- [Problem statement] Would you count the lines in the material below that include the string "pink"? Only the number is needed.

——

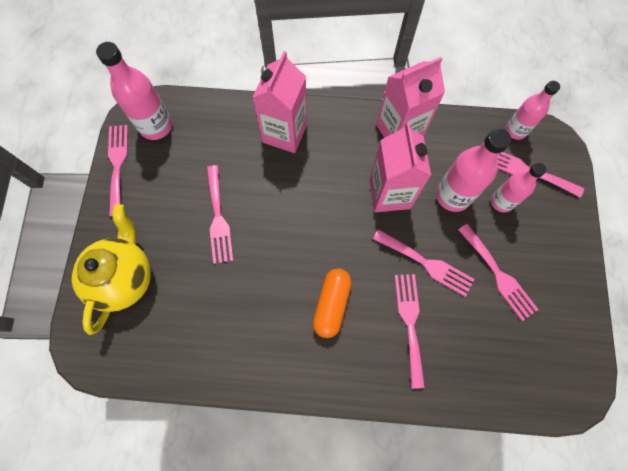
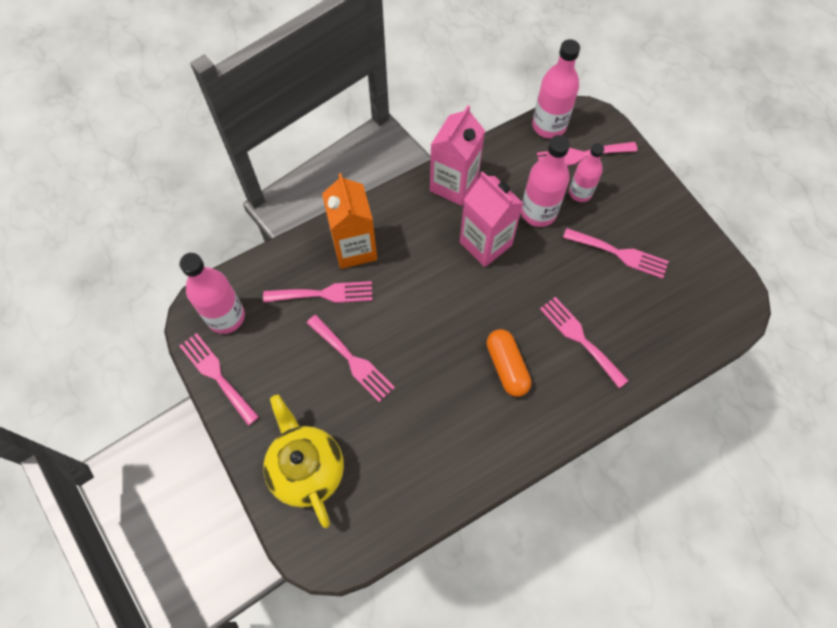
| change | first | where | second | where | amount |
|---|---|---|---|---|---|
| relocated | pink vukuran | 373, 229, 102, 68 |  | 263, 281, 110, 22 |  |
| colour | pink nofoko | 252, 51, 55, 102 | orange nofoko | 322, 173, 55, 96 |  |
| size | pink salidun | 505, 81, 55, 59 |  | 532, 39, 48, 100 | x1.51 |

——

- [Solved problem] 3